- _WHAT IS ASKED_:
List every line in the records that contains the string "numericTimeSignature".

— begin INPUT MATERIAL —

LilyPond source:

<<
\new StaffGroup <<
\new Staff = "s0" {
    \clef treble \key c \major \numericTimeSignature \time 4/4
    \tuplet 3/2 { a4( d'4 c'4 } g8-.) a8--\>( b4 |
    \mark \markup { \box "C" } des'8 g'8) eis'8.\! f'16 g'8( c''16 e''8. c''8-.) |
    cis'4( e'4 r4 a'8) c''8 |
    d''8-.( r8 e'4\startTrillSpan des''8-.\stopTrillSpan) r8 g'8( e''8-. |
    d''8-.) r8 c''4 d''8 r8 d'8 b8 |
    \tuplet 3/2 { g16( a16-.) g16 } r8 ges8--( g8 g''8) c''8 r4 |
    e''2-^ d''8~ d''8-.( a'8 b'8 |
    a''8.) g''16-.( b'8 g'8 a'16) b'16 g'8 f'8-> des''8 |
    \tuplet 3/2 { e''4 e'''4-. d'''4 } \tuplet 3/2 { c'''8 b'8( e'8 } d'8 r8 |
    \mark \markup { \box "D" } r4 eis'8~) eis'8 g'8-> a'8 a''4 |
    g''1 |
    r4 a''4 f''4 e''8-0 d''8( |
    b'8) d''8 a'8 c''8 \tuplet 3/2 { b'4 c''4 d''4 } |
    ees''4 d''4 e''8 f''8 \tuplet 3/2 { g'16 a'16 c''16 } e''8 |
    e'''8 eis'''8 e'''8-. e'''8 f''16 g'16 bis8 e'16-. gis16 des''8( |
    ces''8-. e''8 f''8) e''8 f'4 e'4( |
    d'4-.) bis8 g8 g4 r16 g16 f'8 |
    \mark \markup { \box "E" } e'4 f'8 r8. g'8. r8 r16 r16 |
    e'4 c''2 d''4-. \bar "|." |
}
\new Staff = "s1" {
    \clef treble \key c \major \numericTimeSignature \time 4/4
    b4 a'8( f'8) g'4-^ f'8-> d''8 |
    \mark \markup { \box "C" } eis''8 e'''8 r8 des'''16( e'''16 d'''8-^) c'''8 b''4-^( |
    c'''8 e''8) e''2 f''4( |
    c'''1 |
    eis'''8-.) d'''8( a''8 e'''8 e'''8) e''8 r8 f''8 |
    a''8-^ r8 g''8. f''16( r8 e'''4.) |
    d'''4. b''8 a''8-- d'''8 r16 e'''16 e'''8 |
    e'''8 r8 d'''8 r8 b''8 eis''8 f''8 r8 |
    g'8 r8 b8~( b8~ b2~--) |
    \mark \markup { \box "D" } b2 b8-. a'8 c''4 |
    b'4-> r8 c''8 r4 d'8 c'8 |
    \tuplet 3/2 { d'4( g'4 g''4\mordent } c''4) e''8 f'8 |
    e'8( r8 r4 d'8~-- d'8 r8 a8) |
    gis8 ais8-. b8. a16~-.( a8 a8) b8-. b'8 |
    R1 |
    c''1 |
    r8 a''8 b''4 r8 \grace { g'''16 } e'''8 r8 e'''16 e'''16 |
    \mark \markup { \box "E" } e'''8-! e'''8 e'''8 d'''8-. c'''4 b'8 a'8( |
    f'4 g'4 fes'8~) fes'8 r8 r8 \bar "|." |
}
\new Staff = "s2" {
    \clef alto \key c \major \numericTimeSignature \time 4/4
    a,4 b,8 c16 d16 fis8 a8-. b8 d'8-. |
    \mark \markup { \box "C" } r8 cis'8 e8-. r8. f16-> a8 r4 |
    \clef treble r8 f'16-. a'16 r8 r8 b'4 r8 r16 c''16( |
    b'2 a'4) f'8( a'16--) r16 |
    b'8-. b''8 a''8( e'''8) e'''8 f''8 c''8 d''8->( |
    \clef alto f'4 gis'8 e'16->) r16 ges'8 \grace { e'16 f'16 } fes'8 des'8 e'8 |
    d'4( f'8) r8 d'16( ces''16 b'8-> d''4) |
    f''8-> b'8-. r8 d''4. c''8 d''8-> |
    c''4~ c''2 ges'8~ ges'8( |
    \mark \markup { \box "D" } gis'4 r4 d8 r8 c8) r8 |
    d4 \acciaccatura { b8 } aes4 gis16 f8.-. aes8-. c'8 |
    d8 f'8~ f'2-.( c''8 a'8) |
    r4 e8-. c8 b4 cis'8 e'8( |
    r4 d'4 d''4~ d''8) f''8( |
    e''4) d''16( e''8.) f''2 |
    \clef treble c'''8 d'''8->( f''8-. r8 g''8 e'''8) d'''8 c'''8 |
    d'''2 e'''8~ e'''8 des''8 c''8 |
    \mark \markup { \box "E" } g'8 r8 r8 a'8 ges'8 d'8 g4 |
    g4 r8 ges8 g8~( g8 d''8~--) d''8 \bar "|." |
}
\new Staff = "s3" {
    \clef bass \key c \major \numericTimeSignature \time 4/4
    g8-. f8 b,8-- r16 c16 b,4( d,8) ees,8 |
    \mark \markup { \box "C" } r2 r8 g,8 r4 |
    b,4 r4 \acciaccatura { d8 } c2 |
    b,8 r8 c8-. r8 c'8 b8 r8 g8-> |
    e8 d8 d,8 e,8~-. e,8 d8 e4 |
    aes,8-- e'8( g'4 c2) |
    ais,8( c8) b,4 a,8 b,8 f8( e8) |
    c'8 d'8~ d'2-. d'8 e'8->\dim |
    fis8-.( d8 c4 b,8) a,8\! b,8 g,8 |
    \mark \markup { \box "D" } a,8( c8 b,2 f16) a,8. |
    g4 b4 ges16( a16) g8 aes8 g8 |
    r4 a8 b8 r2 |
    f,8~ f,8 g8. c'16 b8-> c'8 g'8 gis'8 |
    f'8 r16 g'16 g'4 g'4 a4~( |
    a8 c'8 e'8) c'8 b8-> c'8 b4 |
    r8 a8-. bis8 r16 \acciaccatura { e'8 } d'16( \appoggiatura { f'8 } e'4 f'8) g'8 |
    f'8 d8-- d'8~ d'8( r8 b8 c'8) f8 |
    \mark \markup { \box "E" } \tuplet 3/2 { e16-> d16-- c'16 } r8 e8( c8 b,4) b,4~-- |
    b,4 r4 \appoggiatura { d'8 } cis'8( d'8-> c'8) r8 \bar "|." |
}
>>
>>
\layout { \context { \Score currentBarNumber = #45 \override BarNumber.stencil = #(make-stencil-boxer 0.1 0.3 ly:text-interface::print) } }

— end INPUT MATERIAL —

- _THE COMPLETED TASK_:
    \clef treble \key c \major \numericTimeSignature \time 4/4
    \clef treble \key c \major \numericTimeSignature \time 4/4
    \clef alto \key c \major \numericTimeSignature \time 4/4
    \clef bass \key c \major \numericTimeSignature \time 4/4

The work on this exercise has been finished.